— The problem —
From the entries that follow, reproduce exactly and only the lines from the line with "orange nut [459,300,506,344]" to the line with "orange notebook [315,139,380,167] -> none", endpoints included.

======== Records to use ========

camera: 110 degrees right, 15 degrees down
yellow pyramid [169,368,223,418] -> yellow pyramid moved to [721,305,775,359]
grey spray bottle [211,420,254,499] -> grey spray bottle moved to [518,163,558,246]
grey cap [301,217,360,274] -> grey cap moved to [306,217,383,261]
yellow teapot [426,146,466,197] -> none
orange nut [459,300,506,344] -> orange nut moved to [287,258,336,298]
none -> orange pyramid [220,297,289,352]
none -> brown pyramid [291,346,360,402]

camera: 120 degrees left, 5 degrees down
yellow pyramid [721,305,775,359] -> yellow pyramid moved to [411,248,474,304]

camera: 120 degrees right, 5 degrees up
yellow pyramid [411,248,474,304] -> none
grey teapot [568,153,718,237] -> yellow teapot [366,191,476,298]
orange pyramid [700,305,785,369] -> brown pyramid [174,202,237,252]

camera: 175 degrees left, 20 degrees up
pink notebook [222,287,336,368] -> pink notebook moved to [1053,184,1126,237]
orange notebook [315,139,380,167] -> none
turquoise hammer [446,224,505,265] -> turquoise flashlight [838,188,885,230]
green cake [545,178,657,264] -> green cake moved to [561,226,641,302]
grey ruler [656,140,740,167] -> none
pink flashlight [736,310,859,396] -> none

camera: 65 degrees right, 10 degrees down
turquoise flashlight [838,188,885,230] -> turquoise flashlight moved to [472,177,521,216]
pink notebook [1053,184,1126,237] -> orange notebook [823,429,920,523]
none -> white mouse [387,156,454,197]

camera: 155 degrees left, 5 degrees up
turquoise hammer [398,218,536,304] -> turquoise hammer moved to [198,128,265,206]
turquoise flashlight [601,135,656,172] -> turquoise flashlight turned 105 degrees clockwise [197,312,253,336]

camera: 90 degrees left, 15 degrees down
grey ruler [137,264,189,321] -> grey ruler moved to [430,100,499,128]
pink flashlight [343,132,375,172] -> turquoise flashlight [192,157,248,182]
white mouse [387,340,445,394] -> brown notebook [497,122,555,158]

========

— Written solution —
orange nut [459,300,506,344] -> orange nut moved to [287,258,336,298]
none -> orange pyramid [220,297,289,352]
none -> brown pyramid [291,346,360,402]

camera: 120 degrees left, 5 degrees down
yellow pyramid [721,305,775,359] -> yellow pyramid moved to [411,248,474,304]

camera: 120 degrees right, 5 degrees up
yellow pyramid [411,248,474,304] -> none
grey teapot [568,153,718,237] -> yellow teapot [366,191,476,298]
orange pyramid [700,305,785,369] -> brown pyramid [174,202,237,252]

camera: 175 degrees left, 20 degrees up
pink notebook [222,287,336,368] -> pink notebook moved to [1053,184,1126,237]
orange notebook [315,139,380,167] -> none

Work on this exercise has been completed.